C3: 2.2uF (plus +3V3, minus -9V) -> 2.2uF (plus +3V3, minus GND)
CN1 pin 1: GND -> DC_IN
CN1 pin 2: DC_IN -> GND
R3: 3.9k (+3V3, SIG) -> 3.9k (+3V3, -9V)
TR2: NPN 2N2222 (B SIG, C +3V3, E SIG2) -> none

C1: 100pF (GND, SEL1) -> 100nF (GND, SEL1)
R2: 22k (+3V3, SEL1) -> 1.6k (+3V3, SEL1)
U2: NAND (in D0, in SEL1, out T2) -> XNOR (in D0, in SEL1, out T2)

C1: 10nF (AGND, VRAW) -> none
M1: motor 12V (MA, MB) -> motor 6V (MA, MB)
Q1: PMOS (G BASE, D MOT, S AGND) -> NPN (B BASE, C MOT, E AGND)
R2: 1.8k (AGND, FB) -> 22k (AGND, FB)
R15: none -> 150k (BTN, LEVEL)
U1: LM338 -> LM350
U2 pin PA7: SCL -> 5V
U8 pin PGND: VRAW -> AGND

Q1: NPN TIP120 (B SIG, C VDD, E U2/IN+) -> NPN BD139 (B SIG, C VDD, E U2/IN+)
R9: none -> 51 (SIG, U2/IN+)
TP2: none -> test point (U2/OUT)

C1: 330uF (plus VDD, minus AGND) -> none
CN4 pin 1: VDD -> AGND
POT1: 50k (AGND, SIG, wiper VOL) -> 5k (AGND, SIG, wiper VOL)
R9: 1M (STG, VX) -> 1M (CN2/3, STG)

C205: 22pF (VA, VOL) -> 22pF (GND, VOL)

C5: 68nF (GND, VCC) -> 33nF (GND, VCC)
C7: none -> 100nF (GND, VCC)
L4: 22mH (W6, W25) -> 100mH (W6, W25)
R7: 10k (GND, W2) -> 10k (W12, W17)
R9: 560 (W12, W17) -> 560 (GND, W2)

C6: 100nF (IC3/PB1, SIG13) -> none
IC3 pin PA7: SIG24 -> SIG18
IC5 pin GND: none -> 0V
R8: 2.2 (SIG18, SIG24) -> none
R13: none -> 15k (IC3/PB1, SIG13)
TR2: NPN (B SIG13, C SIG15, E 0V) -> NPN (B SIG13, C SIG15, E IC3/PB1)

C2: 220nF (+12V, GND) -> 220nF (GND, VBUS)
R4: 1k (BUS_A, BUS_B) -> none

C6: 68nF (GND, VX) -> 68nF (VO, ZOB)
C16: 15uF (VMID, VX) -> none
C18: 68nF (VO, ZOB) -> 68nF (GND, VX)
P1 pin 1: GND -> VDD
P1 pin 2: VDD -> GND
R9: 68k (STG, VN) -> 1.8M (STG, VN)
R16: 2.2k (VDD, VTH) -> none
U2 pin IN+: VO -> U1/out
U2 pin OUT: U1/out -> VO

> [REQUIREMENT]:
Beginning at the line that contains "Q1: NPN TIP120" and ending at the last line above, copy each line without any change.

> [OUTPUT FOR THIS TASK]:
Q1: NPN TIP120 (B SIG, C VDD, E U2/IN+) -> NPN BD139 (B SIG, C VDD, E U2/IN+)
R9: none -> 51 (SIG, U2/IN+)
TP2: none -> test point (U2/OUT)

C1: 330uF (plus VDD, minus AGND) -> none
CN4 pin 1: VDD -> AGND
POT1: 50k (AGND, SIG, wiper VOL) -> 5k (AGND, SIG, wiper VOL)
R9: 1M (STG, VX) -> 1M (CN2/3, STG)

C205: 22pF (VA, VOL) -> 22pF (GND, VOL)

C5: 68nF (GND, VCC) -> 33nF (GND, VCC)
C7: none -> 100nF (GND, VCC)
L4: 22mH (W6, W25) -> 100mH (W6, W25)
R7: 10k (GND, W2) -> 10k (W12, W17)
R9: 560 (W12, W17) -> 560 (GND, W2)

C6: 100nF (IC3/PB1, SIG13) -> none
IC3 pin PA7: SIG24 -> SIG18
IC5 pin GND: none -> 0V
R8: 2.2 (SIG18, SIG24) -> none
R13: none -> 15k (IC3/PB1, SIG13)
TR2: NPN (B SIG13, C SIG15, E 0V) -> NPN (B SIG13, C SIG15, E IC3/PB1)

C2: 220nF (+12V, GND) -> 220nF (GND, VBUS)
R4: 1k (BUS_A, BUS_B) -> none

C6: 68nF (GND, VX) -> 68nF (VO, ZOB)
C16: 15uF (VMID, VX) -> none
C18: 68nF (VO, ZOB) -> 68nF (GND, VX)
P1 pin 1: GND -> VDD
P1 pin 2: VDD -> GND
R9: 68k (STG, VN) -> 1.8M (STG, VN)
R16: 2.2k (VDD, VTH) -> none
U2 pin IN+: VO -> U1/out
U2 pin OUT: U1/out -> VO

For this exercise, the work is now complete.